[Records supplied]:
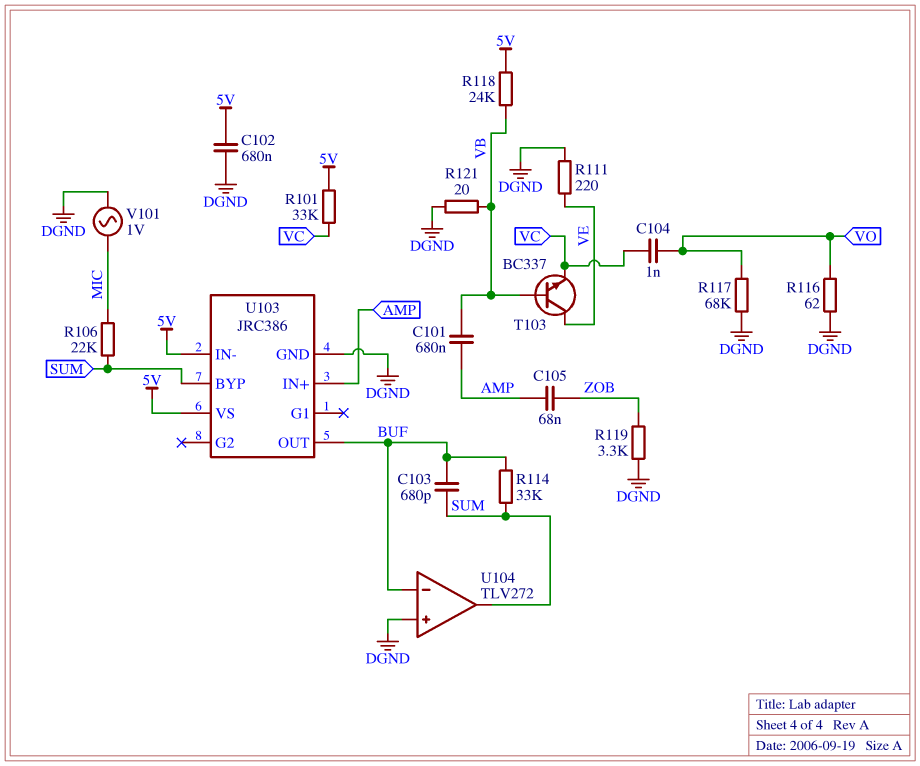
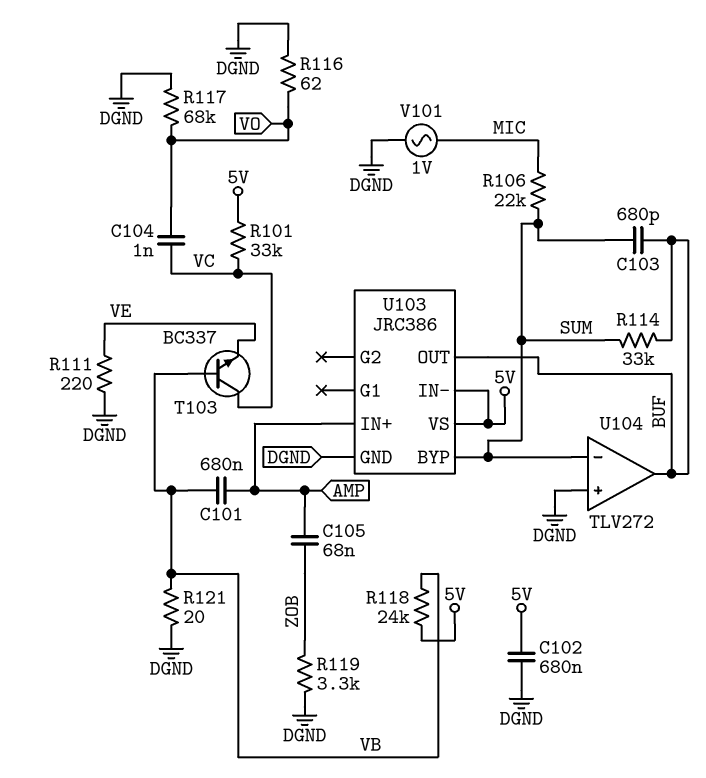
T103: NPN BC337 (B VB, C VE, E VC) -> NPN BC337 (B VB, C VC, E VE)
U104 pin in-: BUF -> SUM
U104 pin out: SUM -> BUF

==

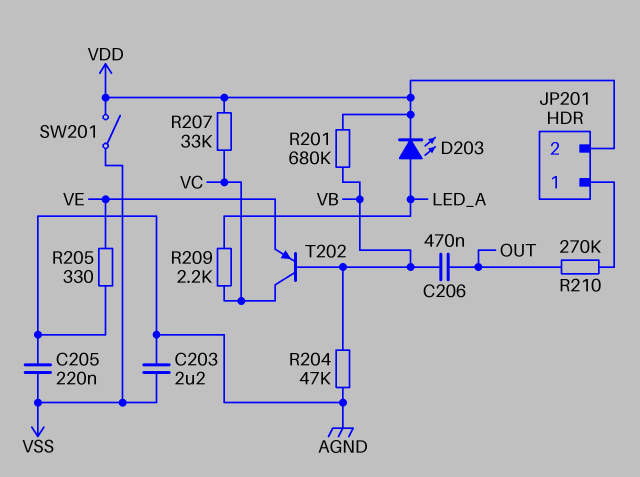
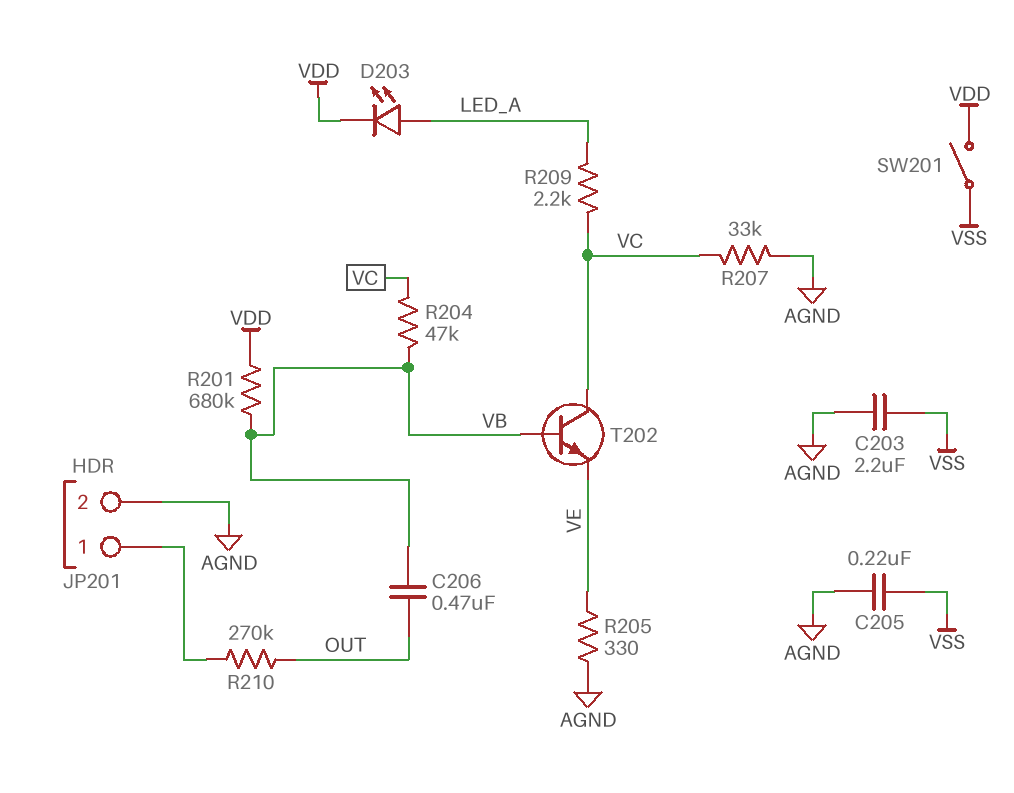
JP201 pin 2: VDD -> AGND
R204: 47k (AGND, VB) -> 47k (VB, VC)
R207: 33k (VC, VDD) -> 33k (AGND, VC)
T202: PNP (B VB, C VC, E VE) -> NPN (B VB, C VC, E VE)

[Exercise objective]: In the listing above, find every line with the word "AGND" and copy it out.

[Result]:
JP201 pin 2: VDD -> AGND
R204: 47k (AGND, VB) -> 47k (VB, VC)
R207: 33k (VC, VDD) -> 33k (AGND, VC)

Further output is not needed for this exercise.